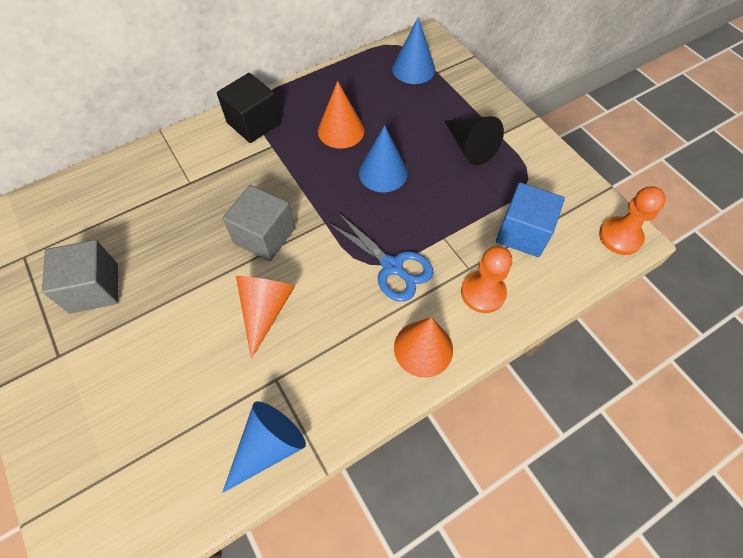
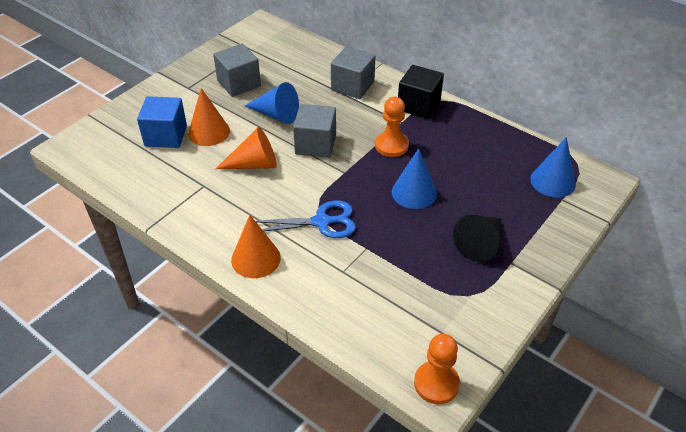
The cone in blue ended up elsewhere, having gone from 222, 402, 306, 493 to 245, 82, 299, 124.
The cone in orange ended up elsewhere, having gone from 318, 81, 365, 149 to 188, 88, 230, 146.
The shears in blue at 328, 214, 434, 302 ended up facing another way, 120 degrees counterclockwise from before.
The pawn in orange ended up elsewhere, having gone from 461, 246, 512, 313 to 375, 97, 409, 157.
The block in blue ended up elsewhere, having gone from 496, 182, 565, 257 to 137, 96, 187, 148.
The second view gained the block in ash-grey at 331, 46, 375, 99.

------

◆ **ASSIGNMENT**
The "The block in blue" line through the last line above: set these down exactly and add nothing else.

◆ **WRITTEN ANSWER**
The block in blue ended up elsewhere, having gone from 496, 182, 565, 257 to 137, 96, 187, 148.
The second view gained the block in ash-grey at 331, 46, 375, 99.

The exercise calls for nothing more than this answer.